For the listing below, output exactly the lines from the line with "camera: 65 degrees right, 10 degrees down" up to and including the line with "to <241, 112>", and no other lines.
Start of Material shown
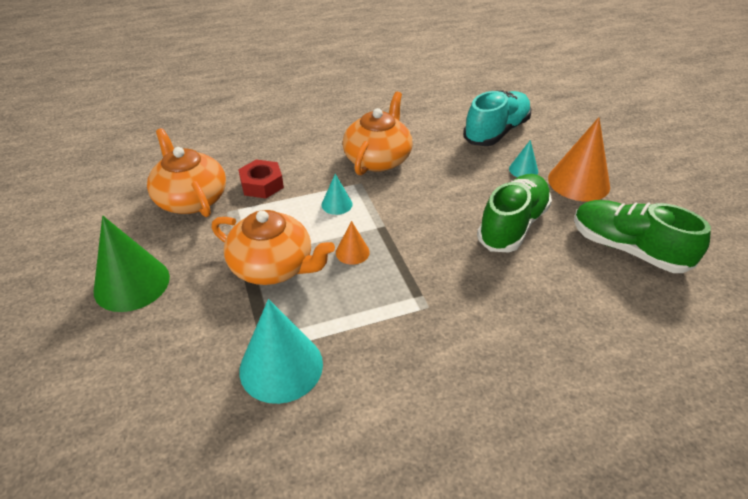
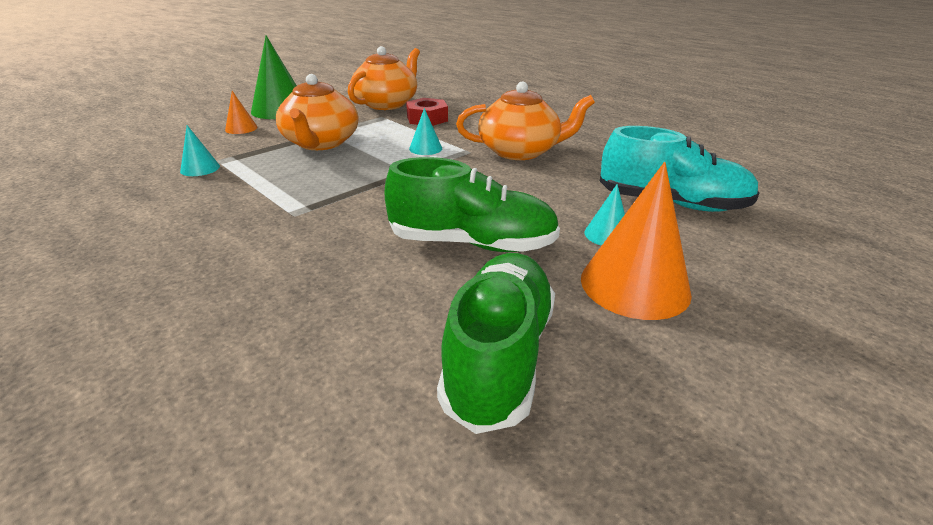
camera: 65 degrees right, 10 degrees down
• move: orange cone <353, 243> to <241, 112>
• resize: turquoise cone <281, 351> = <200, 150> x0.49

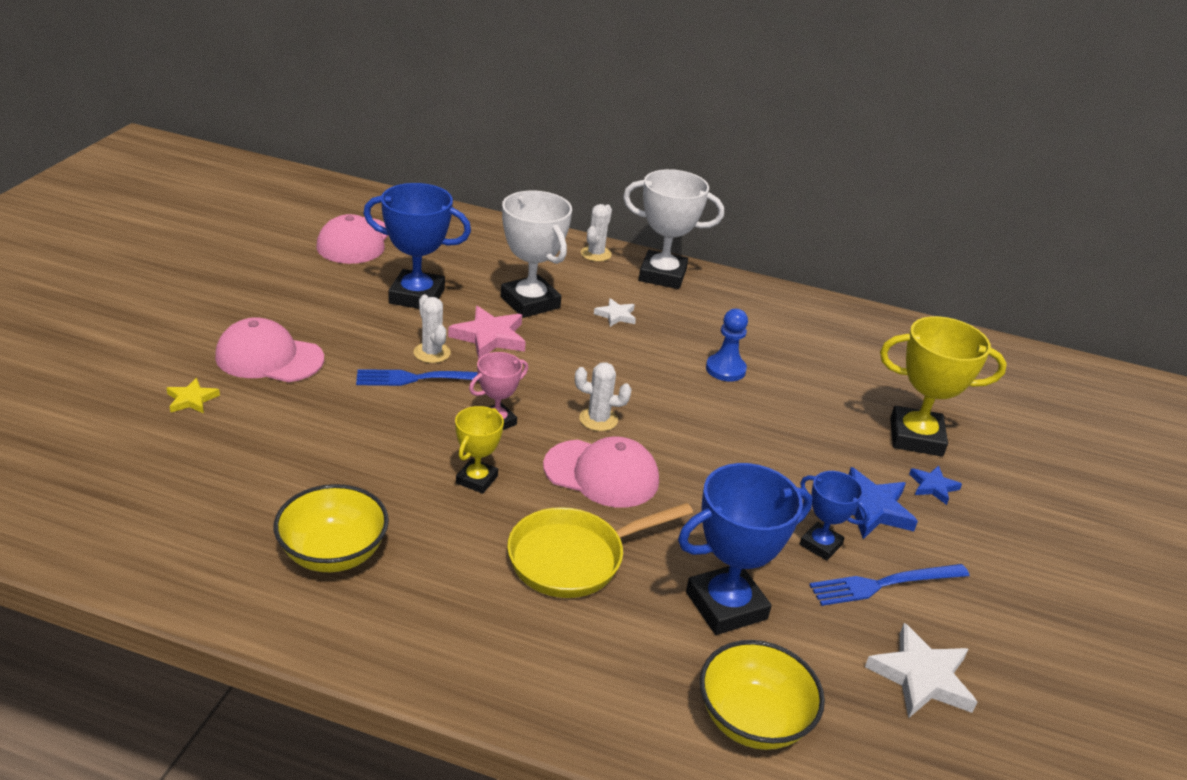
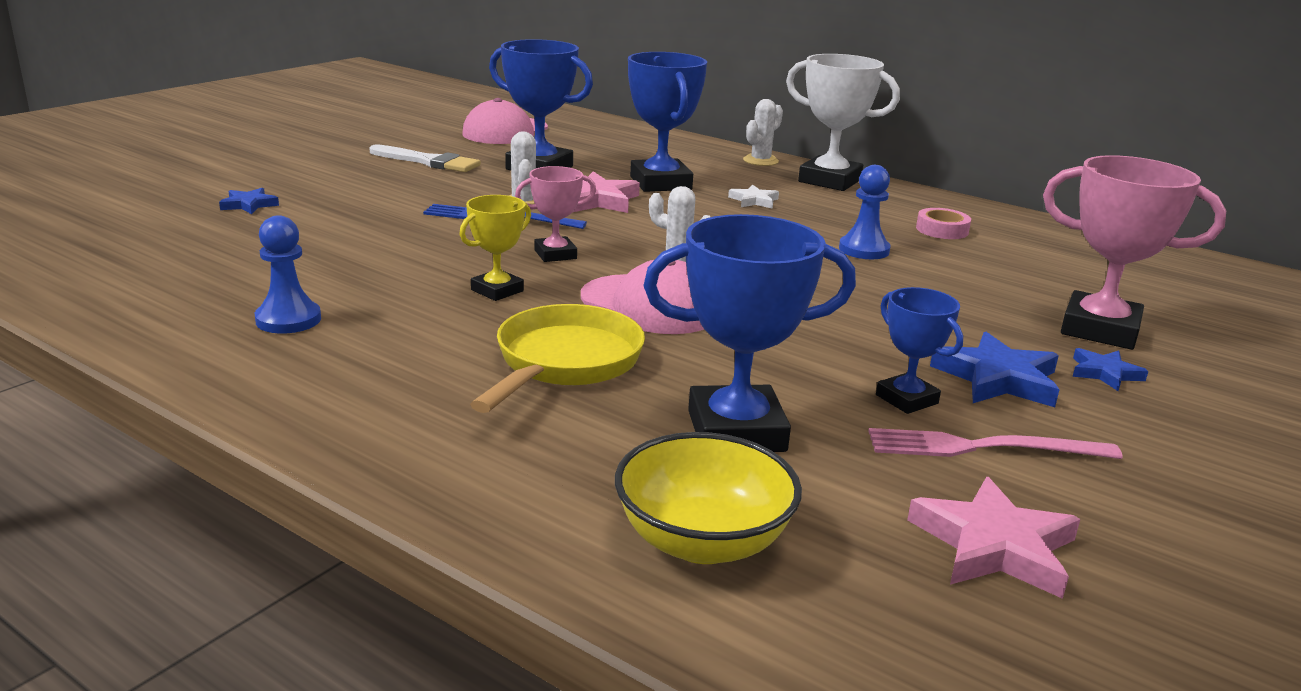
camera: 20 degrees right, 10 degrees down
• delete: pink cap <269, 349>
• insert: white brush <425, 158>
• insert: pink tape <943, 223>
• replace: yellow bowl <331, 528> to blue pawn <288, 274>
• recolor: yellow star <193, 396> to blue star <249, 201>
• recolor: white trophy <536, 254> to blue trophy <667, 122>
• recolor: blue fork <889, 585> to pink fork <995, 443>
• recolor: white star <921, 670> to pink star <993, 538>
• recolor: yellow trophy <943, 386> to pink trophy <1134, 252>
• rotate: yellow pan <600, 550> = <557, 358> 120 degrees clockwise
End of Material shown
Start of Material shown
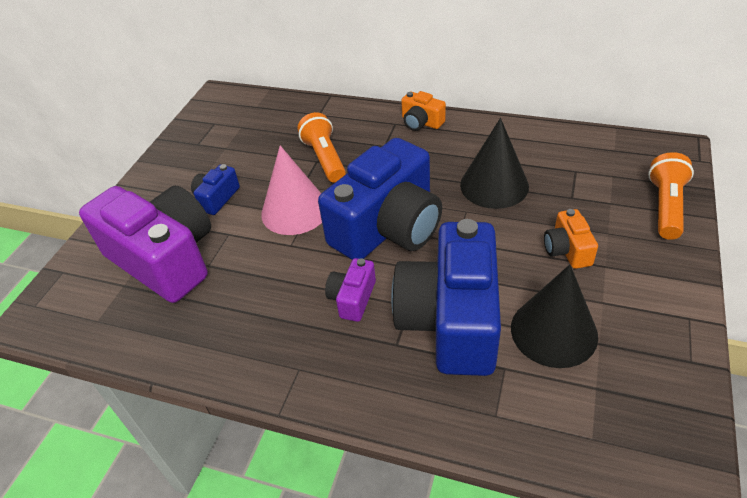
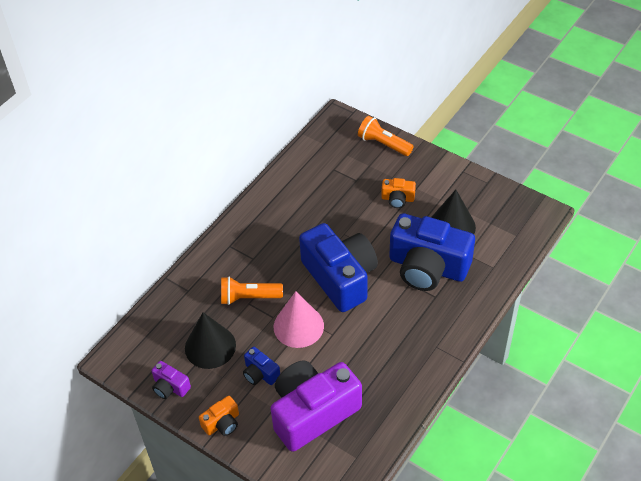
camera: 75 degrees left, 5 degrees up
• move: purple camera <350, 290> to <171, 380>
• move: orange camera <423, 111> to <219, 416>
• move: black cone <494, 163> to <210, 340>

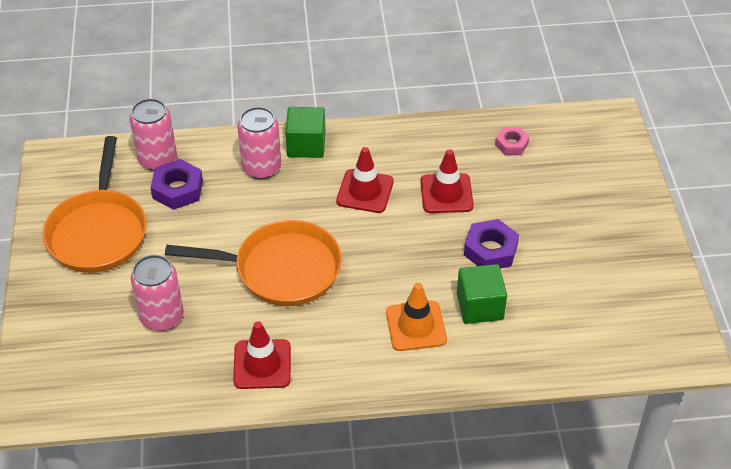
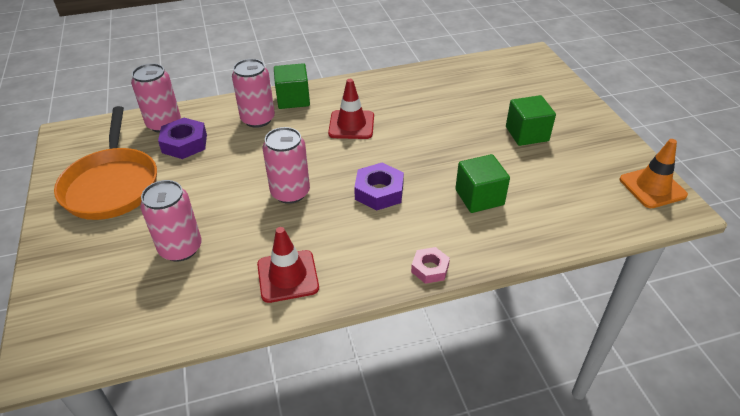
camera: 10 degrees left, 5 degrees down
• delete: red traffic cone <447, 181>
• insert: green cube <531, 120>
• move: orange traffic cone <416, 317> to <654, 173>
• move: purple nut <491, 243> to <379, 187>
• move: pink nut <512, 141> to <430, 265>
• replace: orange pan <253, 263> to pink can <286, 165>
End of Material shown
Start of Material shown
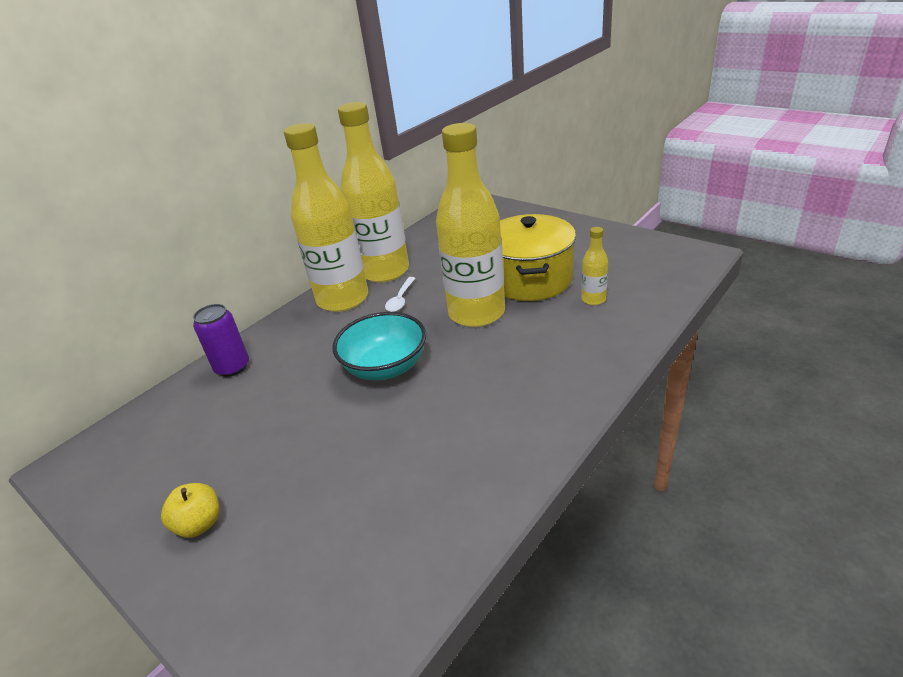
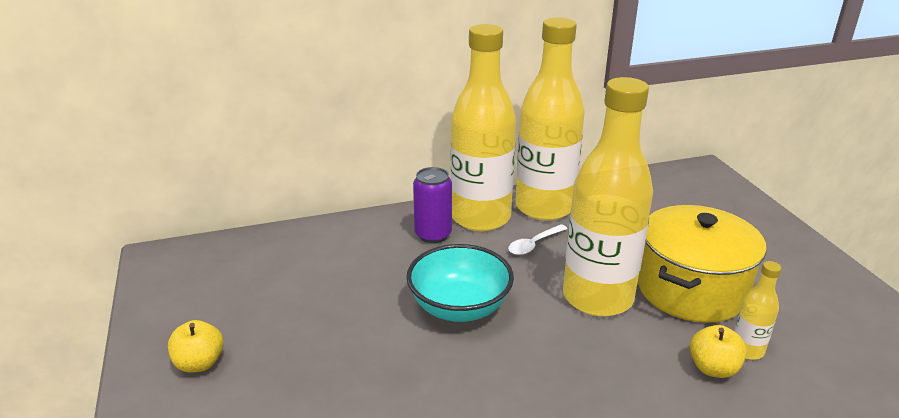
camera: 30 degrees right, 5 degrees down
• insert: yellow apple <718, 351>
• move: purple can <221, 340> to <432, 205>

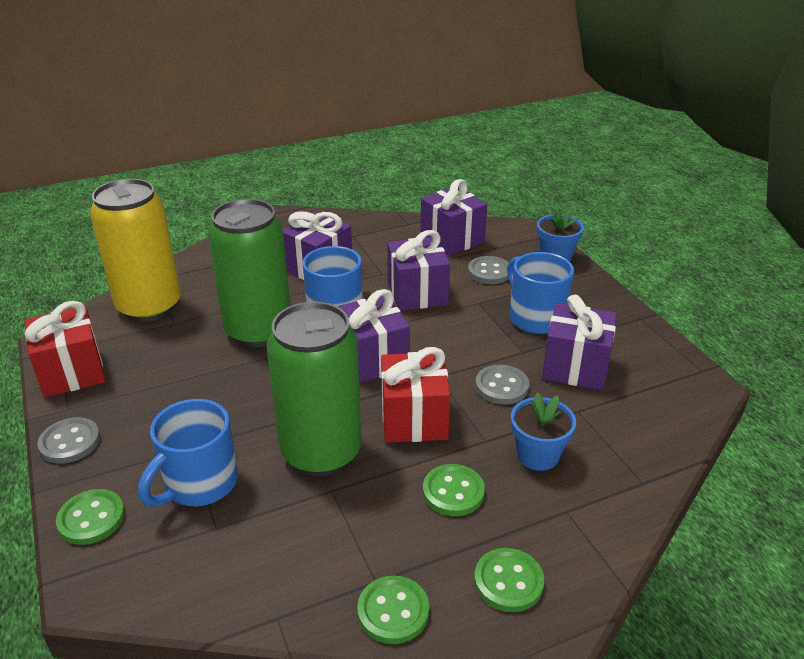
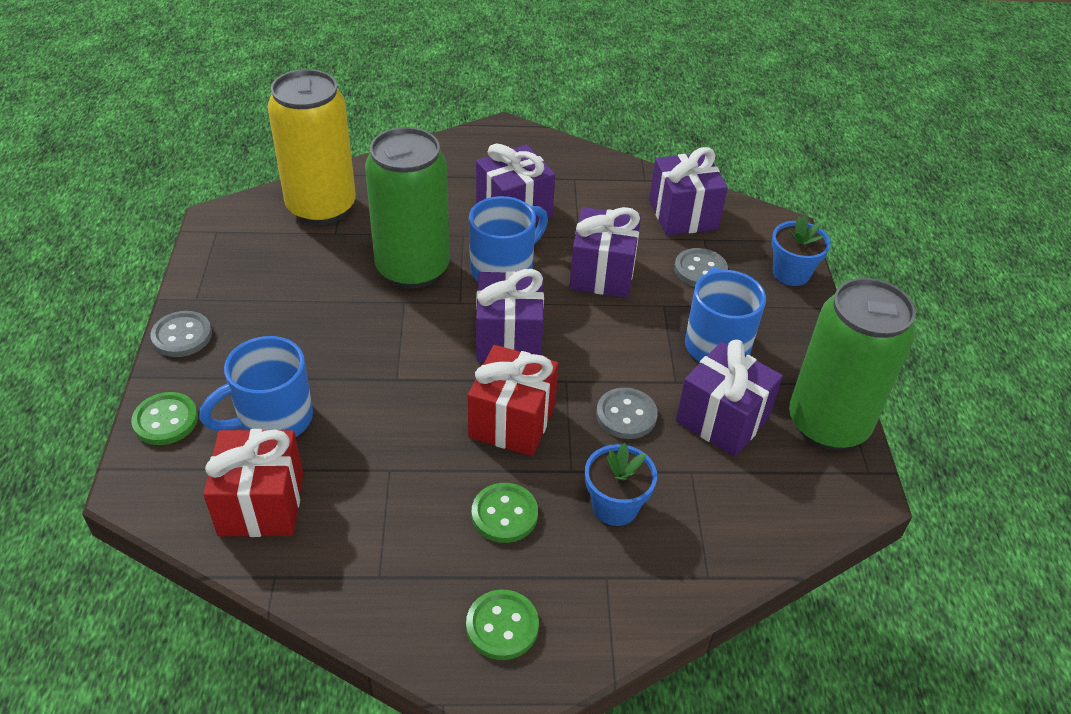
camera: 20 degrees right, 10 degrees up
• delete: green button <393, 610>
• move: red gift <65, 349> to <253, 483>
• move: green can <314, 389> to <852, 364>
End of Material shown
Exercise result:
camera: 65 degrees right, 10 degrees down
• move: orange cone <353, 243> to <241, 112>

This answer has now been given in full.